**WHAT TO PRODUCE**
What lines below mention the word "pink"? Copy each one.

──────── DATASET CONTENT ────────

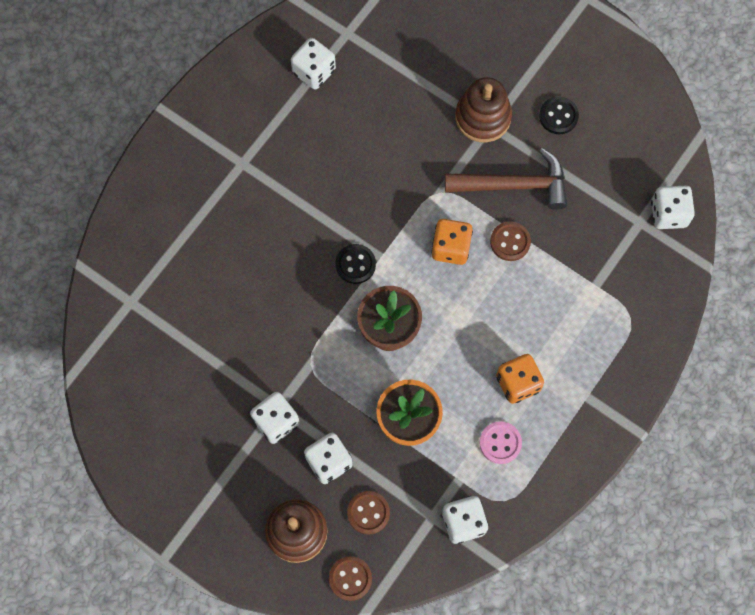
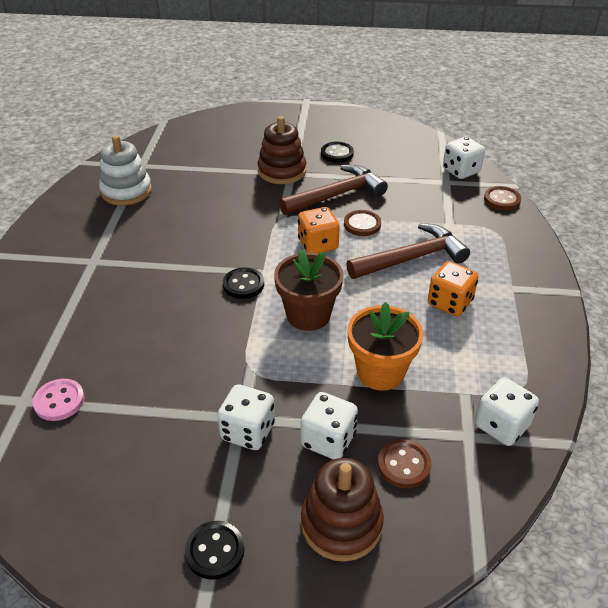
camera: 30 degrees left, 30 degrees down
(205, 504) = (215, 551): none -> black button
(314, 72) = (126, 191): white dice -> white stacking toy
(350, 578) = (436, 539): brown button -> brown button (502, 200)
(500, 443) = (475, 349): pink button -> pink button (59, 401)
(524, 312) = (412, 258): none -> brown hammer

────────
──────── DATASET CONTENT ────────

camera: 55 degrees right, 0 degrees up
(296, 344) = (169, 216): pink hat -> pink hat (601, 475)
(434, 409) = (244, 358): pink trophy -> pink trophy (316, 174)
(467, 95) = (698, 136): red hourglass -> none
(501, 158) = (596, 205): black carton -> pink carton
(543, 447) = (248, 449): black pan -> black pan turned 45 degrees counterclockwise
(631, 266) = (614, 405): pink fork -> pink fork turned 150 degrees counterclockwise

────────

**EXPECTED OUTPUT**
(500, 443) = (475, 349): pink button -> pink button (59, 401)
(296, 344) = (169, 216): pink hat -> pink hat (601, 475)
(434, 409) = (244, 358): pink trophy -> pink trophy (316, 174)
(501, 158) = (596, 205): black carton -> pink carton
(631, 266) = (614, 405): pink fork -> pink fork turned 150 degrees counterclockwise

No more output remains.